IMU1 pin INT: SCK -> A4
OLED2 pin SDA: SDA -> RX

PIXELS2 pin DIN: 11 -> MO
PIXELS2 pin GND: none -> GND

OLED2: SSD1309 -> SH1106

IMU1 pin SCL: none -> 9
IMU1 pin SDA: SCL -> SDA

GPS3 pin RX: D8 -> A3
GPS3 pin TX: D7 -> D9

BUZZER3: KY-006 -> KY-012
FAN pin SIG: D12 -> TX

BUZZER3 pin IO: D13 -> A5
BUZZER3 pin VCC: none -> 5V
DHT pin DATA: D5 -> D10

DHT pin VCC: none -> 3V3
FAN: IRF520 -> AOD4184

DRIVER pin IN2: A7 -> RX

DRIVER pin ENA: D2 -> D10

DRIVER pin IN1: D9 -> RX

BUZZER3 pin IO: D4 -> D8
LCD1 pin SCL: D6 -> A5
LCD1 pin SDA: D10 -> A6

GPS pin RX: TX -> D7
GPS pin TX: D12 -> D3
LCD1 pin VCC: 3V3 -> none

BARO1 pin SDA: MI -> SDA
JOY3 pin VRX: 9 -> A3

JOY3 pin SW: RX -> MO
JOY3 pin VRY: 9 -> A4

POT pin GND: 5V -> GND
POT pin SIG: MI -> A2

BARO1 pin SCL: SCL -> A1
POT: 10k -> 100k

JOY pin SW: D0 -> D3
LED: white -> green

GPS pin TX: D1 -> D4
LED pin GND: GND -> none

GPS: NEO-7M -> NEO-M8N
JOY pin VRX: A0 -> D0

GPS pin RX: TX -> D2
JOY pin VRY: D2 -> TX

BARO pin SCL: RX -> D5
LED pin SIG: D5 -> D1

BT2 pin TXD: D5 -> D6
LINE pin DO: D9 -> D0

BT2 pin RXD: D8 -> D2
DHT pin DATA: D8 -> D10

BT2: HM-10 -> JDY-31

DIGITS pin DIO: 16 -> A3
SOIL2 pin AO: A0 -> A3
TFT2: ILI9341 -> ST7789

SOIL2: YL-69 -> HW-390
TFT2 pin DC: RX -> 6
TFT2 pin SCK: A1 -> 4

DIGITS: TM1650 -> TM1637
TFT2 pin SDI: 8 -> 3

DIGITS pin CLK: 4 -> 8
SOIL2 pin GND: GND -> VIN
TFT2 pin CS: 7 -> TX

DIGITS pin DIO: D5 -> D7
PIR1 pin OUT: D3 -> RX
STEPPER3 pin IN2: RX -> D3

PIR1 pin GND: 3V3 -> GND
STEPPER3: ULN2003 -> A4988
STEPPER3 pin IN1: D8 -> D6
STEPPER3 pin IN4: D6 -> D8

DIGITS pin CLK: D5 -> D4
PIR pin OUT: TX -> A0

• **EXERCISE DESCRIPTION**
Nothing in the records may be left out; transcribe all of them exactly.

• **RESULT**
IMU1 pin INT: SCK -> A4
OLED2 pin SDA: SDA -> RX

PIXELS2 pin DIN: 11 -> MO
PIXELS2 pin GND: none -> GND

OLED2: SSD1309 -> SH1106

IMU1 pin SCL: none -> 9
IMU1 pin SDA: SCL -> SDA

GPS3 pin RX: D8 -> A3
GPS3 pin TX: D7 -> D9

BUZZER3: KY-006 -> KY-012
FAN pin SIG: D12 -> TX

BUZZER3 pin IO: D13 -> A5
BUZZER3 pin VCC: none -> 5V
DHT pin DATA: D5 -> D10

DHT pin VCC: none -> 3V3
FAN: IRF520 -> AOD4184

DRIVER pin IN2: A7 -> RX

DRIVER pin ENA: D2 -> D10

DRIVER pin IN1: D9 -> RX

BUZZER3 pin IO: D4 -> D8
LCD1 pin SCL: D6 -> A5
LCD1 pin SDA: D10 -> A6

GPS pin RX: TX -> D7
GPS pin TX: D12 -> D3
LCD1 pin VCC: 3V3 -> none

BARO1 pin SDA: MI -> SDA
JOY3 pin VRX: 9 -> A3

JOY3 pin SW: RX -> MO
JOY3 pin VRY: 9 -> A4

POT pin GND: 5V -> GND
POT pin SIG: MI -> A2

BARO1 pin SCL: SCL -> A1
POT: 10k -> 100k

JOY pin SW: D0 -> D3
LED: white -> green

GPS pin TX: D1 -> D4
LED pin GND: GND -> none

GPS: NEO-7M -> NEO-M8N
JOY pin VRX: A0 -> D0

GPS pin RX: TX -> D2
JOY pin VRY: D2 -> TX

BARO pin SCL: RX -> D5
LED pin SIG: D5 -> D1

BT2 pin TXD: D5 -> D6
LINE pin DO: D9 -> D0

BT2 pin RXD: D8 -> D2
DHT pin DATA: D8 -> D10

BT2: HM-10 -> JDY-31

DIGITS pin DIO: 16 -> A3
SOIL2 pin AO: A0 -> A3
TFT2: ILI9341 -> ST7789

SOIL2: YL-69 -> HW-390
TFT2 pin DC: RX -> 6
TFT2 pin SCK: A1 -> 4

DIGITS: TM1650 -> TM1637
TFT2 pin SDI: 8 -> 3

DIGITS pin CLK: 4 -> 8
SOIL2 pin GND: GND -> VIN
TFT2 pin CS: 7 -> TX

DIGITS pin DIO: D5 -> D7
PIR1 pin OUT: D3 -> RX
STEPPER3 pin IN2: RX -> D3

PIR1 pin GND: 3V3 -> GND
STEPPER3: ULN2003 -> A4988
STEPPER3 pin IN1: D8 -> D6
STEPPER3 pin IN4: D6 -> D8

DIGITS pin CLK: D5 -> D4
PIR pin OUT: TX -> A0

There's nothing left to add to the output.